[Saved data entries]

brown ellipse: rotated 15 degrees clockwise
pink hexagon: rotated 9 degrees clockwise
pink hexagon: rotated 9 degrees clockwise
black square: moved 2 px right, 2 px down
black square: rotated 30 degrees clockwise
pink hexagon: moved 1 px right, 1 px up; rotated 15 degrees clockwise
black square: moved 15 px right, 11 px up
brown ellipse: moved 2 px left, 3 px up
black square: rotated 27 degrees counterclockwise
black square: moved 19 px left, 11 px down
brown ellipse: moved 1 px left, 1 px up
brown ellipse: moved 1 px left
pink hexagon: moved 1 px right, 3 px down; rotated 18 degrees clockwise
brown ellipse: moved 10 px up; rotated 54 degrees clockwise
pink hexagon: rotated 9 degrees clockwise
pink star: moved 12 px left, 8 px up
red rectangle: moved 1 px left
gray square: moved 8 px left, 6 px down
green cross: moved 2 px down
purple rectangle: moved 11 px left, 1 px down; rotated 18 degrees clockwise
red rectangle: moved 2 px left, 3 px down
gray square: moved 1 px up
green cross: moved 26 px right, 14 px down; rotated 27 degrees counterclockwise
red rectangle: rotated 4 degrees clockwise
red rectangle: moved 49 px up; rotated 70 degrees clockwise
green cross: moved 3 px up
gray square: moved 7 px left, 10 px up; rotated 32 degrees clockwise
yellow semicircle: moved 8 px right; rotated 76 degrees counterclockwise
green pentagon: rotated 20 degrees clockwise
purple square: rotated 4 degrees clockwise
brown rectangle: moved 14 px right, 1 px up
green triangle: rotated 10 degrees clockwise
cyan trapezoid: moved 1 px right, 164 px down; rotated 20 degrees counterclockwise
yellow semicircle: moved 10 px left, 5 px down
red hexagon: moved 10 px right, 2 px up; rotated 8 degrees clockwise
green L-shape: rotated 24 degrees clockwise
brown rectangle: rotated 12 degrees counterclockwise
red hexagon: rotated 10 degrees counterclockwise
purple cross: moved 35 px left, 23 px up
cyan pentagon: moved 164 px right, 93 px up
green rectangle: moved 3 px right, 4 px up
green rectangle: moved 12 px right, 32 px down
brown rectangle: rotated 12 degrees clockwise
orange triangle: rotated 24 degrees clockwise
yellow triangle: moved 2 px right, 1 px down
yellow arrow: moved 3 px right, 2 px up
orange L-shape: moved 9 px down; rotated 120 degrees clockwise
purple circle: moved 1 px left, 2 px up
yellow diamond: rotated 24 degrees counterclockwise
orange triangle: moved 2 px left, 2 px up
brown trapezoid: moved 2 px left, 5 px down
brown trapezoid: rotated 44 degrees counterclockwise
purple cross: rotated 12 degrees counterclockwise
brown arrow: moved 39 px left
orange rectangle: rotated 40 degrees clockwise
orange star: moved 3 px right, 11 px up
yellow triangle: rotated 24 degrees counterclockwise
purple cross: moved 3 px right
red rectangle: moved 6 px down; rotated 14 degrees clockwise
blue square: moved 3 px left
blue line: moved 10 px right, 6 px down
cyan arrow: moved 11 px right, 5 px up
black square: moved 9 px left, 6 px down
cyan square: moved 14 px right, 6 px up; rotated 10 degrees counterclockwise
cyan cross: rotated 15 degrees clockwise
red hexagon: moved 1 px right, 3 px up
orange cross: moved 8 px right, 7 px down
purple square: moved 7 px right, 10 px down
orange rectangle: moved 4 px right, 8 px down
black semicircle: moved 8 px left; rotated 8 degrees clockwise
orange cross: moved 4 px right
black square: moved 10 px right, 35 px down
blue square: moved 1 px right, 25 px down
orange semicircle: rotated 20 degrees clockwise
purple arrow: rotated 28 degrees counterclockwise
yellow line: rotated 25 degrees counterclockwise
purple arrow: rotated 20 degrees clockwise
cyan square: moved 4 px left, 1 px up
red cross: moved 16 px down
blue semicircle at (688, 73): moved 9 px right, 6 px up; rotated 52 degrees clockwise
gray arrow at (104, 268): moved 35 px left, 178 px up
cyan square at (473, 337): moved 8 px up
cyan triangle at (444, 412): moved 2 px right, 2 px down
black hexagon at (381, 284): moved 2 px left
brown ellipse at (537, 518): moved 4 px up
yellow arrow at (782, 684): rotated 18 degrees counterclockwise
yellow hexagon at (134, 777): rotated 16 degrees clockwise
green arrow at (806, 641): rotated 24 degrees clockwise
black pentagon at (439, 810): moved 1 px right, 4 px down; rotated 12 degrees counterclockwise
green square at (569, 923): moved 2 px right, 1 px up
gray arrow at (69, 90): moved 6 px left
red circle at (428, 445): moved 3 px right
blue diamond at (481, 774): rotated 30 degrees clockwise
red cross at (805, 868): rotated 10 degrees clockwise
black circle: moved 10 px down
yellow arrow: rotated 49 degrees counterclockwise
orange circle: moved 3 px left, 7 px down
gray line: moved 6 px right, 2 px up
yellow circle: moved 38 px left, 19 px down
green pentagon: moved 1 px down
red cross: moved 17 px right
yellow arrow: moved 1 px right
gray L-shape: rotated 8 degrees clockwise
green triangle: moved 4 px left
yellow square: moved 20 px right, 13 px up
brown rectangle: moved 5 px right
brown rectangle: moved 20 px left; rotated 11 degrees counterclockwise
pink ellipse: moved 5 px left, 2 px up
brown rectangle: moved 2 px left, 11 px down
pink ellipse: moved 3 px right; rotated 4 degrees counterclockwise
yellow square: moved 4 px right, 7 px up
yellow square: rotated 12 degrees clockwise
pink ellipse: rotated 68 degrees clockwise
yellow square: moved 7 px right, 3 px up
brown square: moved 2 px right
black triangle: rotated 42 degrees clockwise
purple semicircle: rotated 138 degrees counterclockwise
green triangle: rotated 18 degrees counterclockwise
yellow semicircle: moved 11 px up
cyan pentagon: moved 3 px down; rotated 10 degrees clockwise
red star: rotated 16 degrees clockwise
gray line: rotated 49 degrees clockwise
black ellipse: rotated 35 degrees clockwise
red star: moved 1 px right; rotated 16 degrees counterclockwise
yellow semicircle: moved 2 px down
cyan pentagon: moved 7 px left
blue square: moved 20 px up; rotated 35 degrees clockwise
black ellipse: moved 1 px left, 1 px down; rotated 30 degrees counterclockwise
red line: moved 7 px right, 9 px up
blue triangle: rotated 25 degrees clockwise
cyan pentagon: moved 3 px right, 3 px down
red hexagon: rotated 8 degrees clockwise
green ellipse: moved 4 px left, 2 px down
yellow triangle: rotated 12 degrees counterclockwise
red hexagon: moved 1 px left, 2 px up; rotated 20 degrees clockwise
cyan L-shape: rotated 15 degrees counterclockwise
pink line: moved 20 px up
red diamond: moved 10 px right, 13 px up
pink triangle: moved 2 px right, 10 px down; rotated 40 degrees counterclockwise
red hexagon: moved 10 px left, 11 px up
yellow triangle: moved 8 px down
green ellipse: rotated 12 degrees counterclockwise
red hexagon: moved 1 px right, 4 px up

* [TASK DESCRIPTION]: Edit the entries from the beginning through the line containing "yellow semicircle: moved 8", both ends included, by swapping every "pink hexagon" for "violet hexagon" and keeping everything else the same.

* [COMPLETE ANSWER]:
brown ellipse: rotated 15 degrees clockwise
violet hexagon: rotated 9 degrees clockwise
violet hexagon: rotated 9 degrees clockwise
black square: moved 2 px right, 2 px down
black square: rotated 30 degrees clockwise
violet hexagon: moved 1 px right, 1 px up; rotated 15 degrees clockwise
black square: moved 15 px right, 11 px up
brown ellipse: moved 2 px left, 3 px up
black square: rotated 27 degrees counterclockwise
black square: moved 19 px left, 11 px down
brown ellipse: moved 1 px left, 1 px up
brown ellipse: moved 1 px left
violet hexagon: moved 1 px right, 3 px down; rotated 18 degrees clockwise
brown ellipse: moved 10 px up; rotated 54 degrees clockwise
violet hexagon: rotated 9 degrees clockwise
pink star: moved 12 px left, 8 px up
red rectangle: moved 1 px left
gray square: moved 8 px left, 6 px down
green cross: moved 2 px down
purple rectangle: moved 11 px left, 1 px down; rotated 18 degrees clockwise
red rectangle: moved 2 px left, 3 px down
gray square: moved 1 px up
green cross: moved 26 px right, 14 px down; rotated 27 degrees counterclockwise
red rectangle: rotated 4 degrees clockwise
red rectangle: moved 49 px up; rotated 70 degrees clockwise
green cross: moved 3 px up
gray square: moved 7 px left, 10 px up; rotated 32 degrees clockwise
yellow semicircle: moved 8 px right; rotated 76 degrees counterclockwise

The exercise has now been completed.